[PROBLEM DESCRIPTION]: Retype all entries exactly, skipping pictures.

[Image sets with object changes]:
============

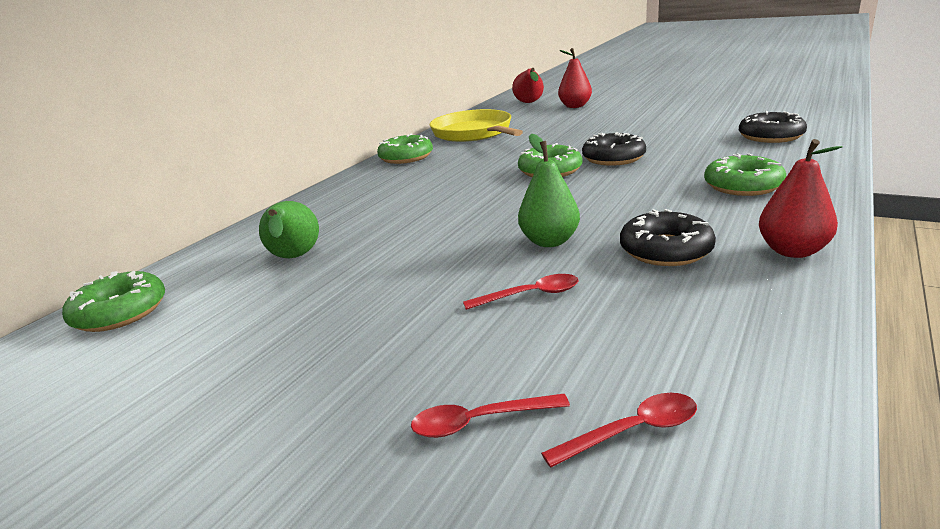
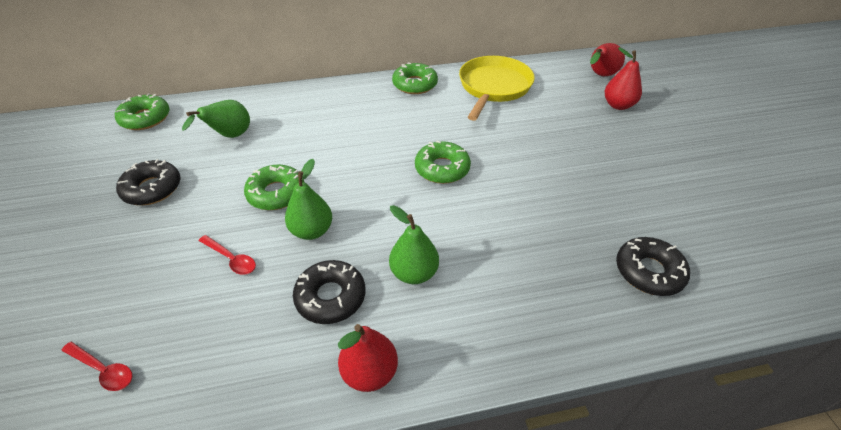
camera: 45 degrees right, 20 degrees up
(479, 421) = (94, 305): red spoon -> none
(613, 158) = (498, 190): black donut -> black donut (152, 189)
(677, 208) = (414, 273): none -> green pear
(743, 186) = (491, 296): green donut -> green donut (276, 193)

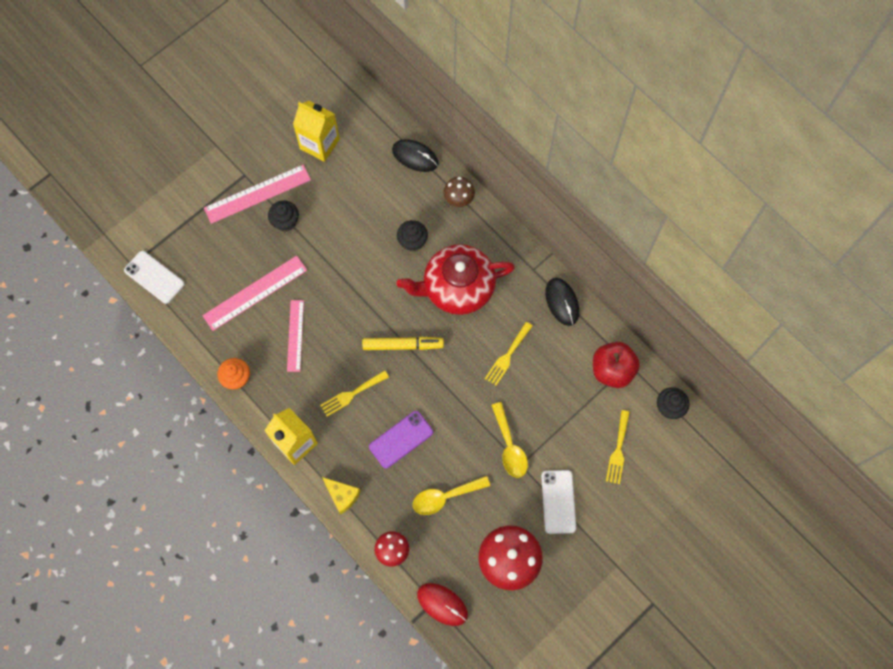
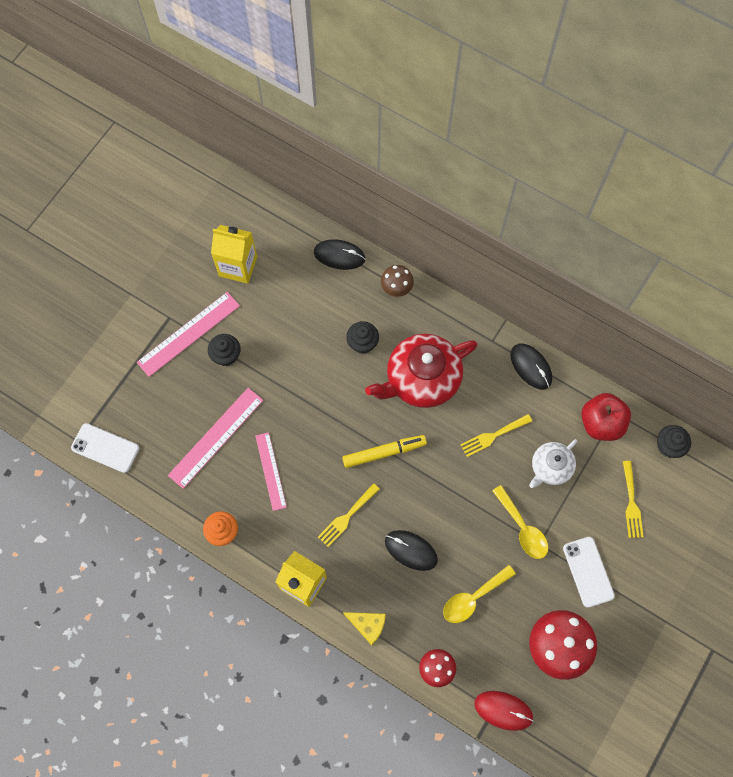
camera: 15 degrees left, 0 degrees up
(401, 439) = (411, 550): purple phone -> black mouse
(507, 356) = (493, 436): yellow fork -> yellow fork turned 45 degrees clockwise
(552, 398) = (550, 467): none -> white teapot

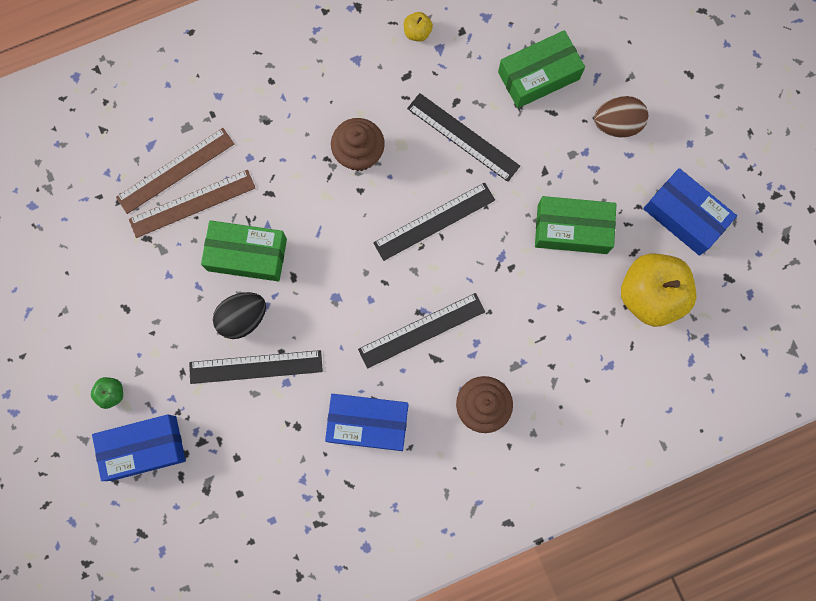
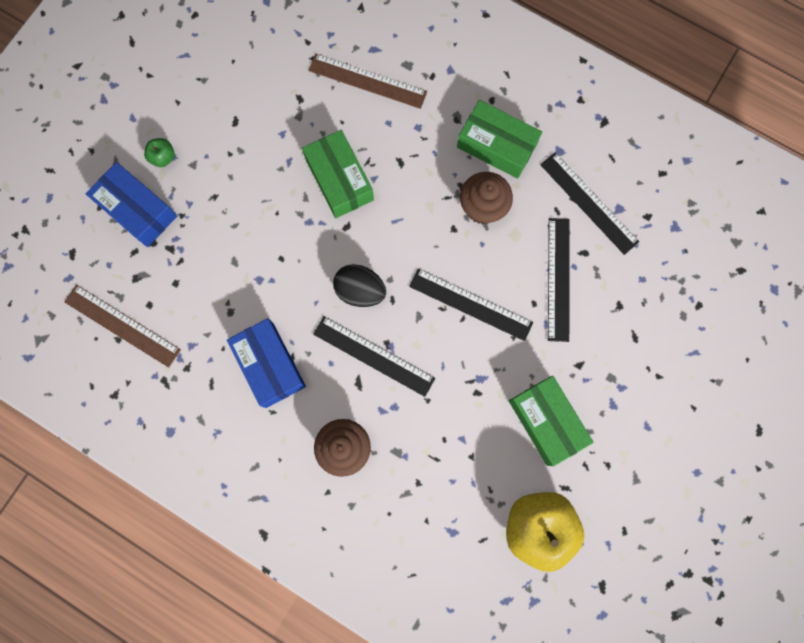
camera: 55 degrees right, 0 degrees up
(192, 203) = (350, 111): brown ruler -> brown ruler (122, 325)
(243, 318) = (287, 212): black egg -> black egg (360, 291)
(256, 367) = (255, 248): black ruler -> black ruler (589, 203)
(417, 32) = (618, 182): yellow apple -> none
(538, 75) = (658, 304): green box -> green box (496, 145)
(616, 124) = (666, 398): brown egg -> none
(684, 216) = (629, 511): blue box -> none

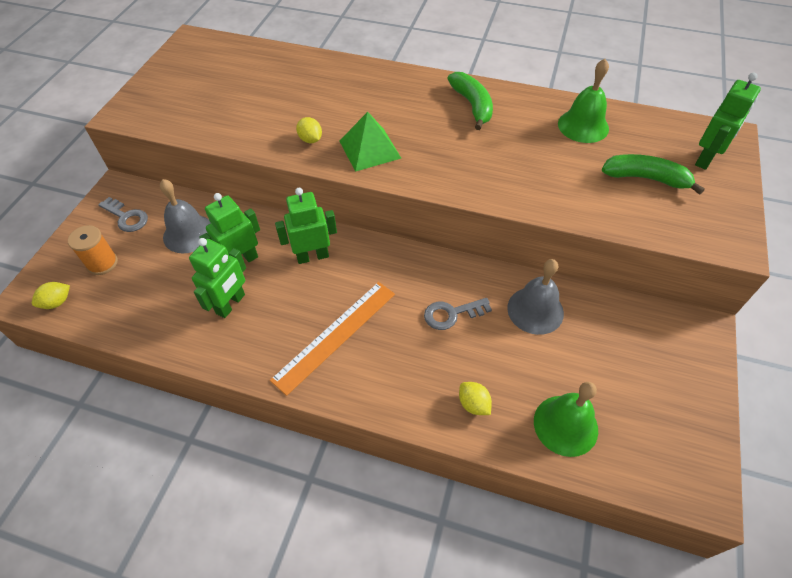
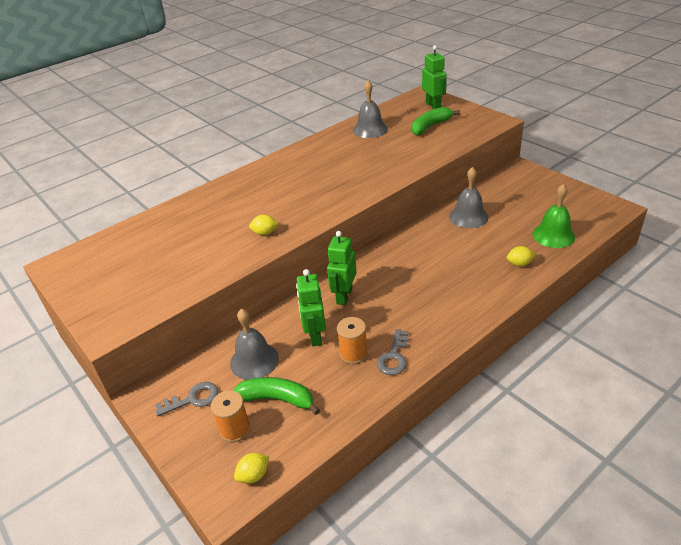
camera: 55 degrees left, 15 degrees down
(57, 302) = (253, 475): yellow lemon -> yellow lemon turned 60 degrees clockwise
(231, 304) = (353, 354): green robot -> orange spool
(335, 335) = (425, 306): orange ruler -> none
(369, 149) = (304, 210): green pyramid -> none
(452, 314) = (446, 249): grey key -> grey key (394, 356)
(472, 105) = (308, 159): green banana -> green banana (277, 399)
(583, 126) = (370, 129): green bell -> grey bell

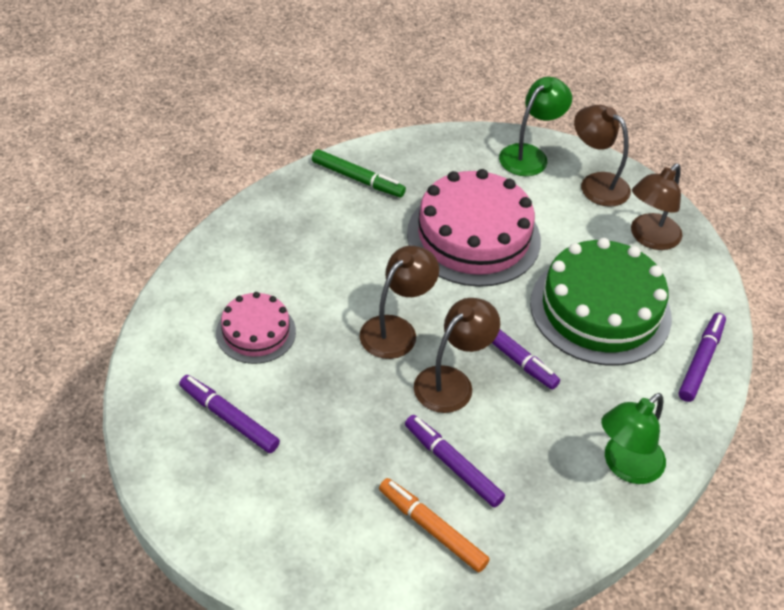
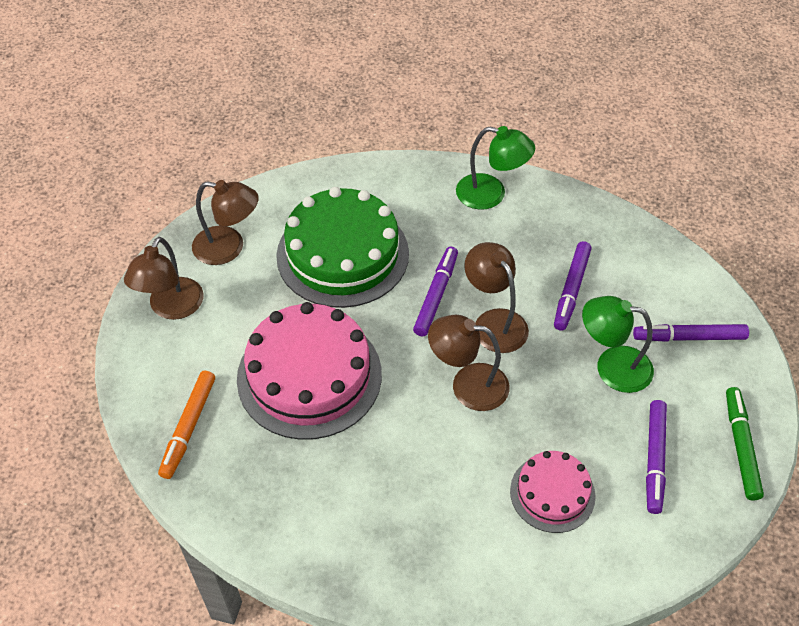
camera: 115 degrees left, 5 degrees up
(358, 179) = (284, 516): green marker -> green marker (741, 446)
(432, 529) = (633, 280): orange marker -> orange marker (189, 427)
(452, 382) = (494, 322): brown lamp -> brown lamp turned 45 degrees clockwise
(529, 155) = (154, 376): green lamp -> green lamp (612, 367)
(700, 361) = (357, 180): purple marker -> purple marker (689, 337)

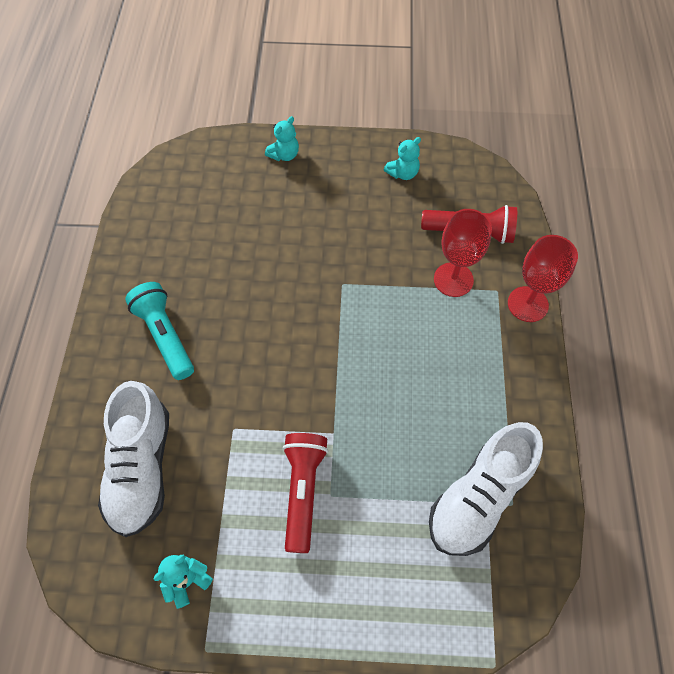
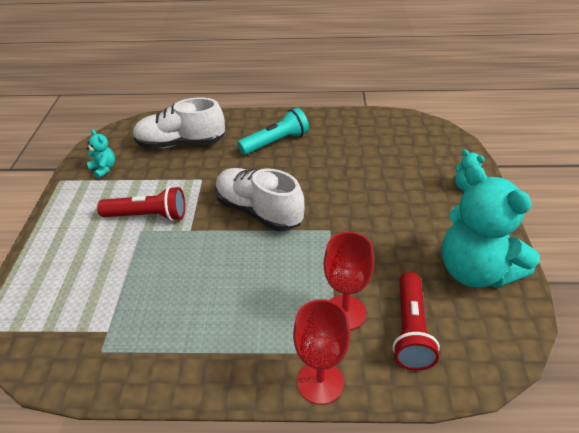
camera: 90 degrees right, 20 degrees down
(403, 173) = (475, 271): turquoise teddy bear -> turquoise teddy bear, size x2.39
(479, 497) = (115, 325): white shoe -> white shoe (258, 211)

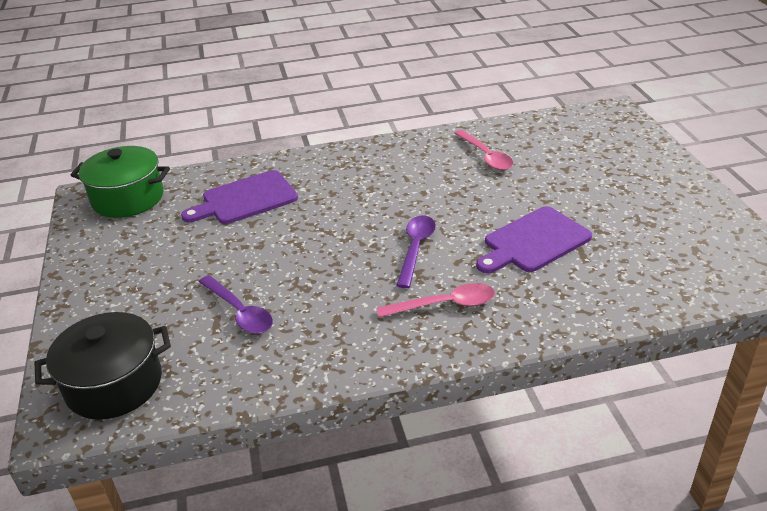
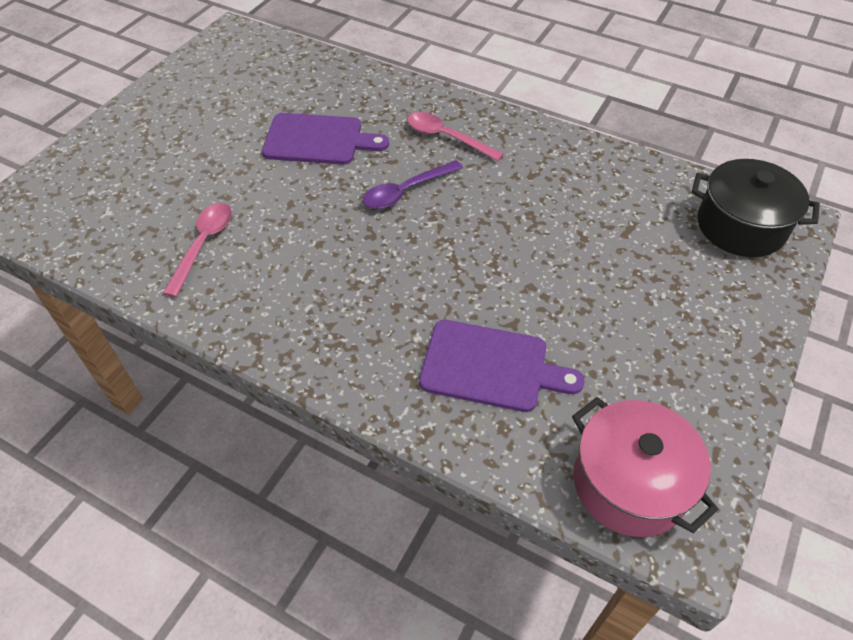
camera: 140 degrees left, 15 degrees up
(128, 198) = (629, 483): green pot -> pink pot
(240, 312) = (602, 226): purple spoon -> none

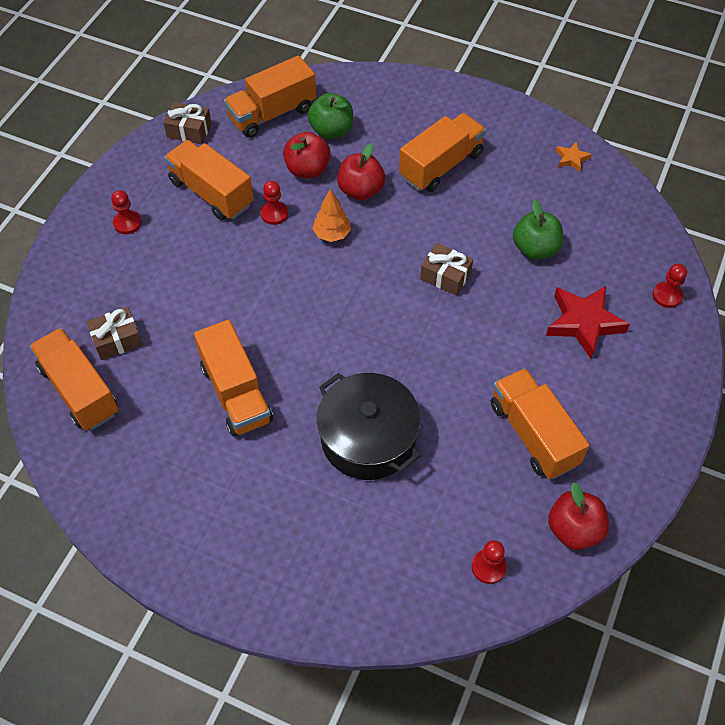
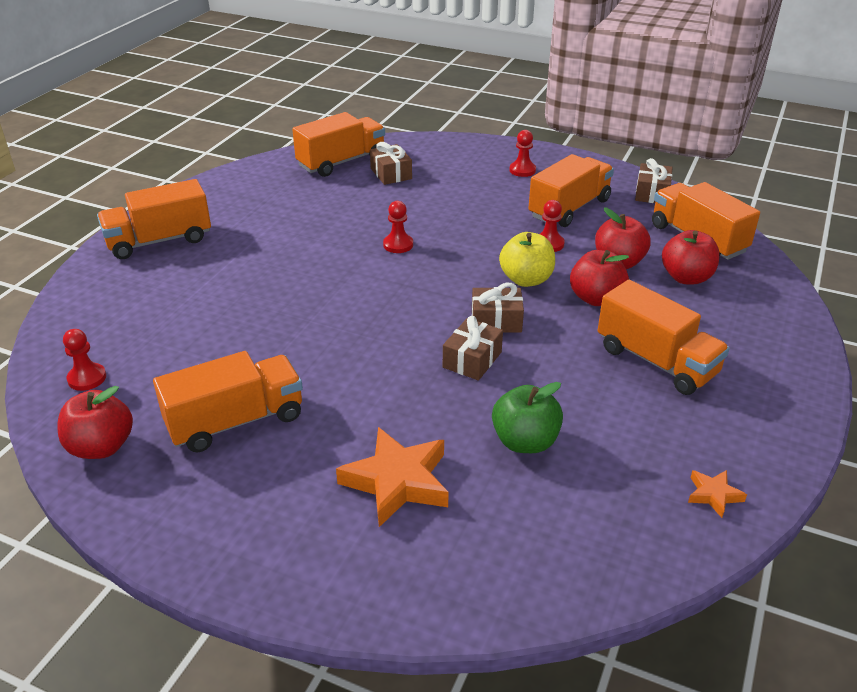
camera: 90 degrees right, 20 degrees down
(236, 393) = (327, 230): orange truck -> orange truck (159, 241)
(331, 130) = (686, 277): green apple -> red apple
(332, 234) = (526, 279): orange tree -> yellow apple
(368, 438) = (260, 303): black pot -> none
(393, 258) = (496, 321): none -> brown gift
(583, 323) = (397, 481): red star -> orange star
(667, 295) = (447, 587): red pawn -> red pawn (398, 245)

============

[RESULT]:
camera: 45 degrees right, 20 degrees up
(479, 421) = (94, 305): red spoon -> none
(613, 158) = (498, 190): black donut -> black donut (152, 189)
(677, 208) = (414, 273): none -> green pear
(743, 186) = (491, 296): green donut -> green donut (276, 193)

camera: 15 degrees left, 0 degrees up
(401, 439) = (411, 550): purple phone -> black mouse
(507, 356) = (493, 436): yellow fork -> yellow fork turned 45 degrees clockwise
(552, 398) = (550, 467): none -> white teapot

camera: 55 degrees right, 0 degrees up
(192, 203) = (350, 111): brown ruler -> brown ruler (122, 325)
(243, 318) = (287, 212): black egg -> black egg (360, 291)
(256, 367) = (255, 248): black ruler -> black ruler (589, 203)
(417, 32) = (618, 182): yellow apple -> none
(538, 75) = (658, 304): green box -> green box (496, 145)
(616, 124) = (666, 398): brown egg -> none
(684, 216) = (629, 511): blue box -> none

camera: 55 degrees left, 15 degrees down
(57, 302) = (253, 475): yellow lemon -> yellow lemon turned 60 degrees clockwise
(231, 304) = (353, 354): green robot -> orange spool
(335, 335) = (425, 306): orange ruler -> none
(369, 149) = (304, 210): green pyramid -> none
(452, 314) = (446, 249): grey key -> grey key (394, 356)
(472, 105) = (308, 159): green banana -> green banana (277, 399)
(583, 126) = (370, 129): green bell -> grey bell

camera: 115 degrees left, 5 degrees up
(358, 179) = (284, 516): green marker -> green marker (741, 446)
(432, 529) = (633, 280): orange marker -> orange marker (189, 427)
(452, 382) = (494, 322): brown lamp -> brown lamp turned 45 degrees clockwise
(529, 155) = (154, 376): green lamp -> green lamp (612, 367)
(700, 361) = (357, 180): purple marker -> purple marker (689, 337)

camera: 90 degrees right, 20 degrees down
(403, 173) = (475, 271): turquoise teddy bear -> turquoise teddy bear, size x2.39
(479, 497) = (115, 325): white shoe -> white shoe (258, 211)

camera: 140 degrees left, 15 degrees up
(128, 198) = (629, 483): green pot -> pink pot
(240, 312) = (602, 226): purple spoon -> none

camera: 90 degrees right, 20 degrees down
(236, 393) = (327, 230): orange truck -> orange truck (159, 241)
(331, 130) = (686, 277): green apple -> red apple
(332, 234) = (526, 279): orange tree -> yellow apple
(368, 438) = (260, 303): black pot -> none
(393, 258) = (496, 321): none -> brown gift
(583, 323) = (397, 481): red star -> orange star
(667, 295) = (447, 587): red pawn -> red pawn (398, 245)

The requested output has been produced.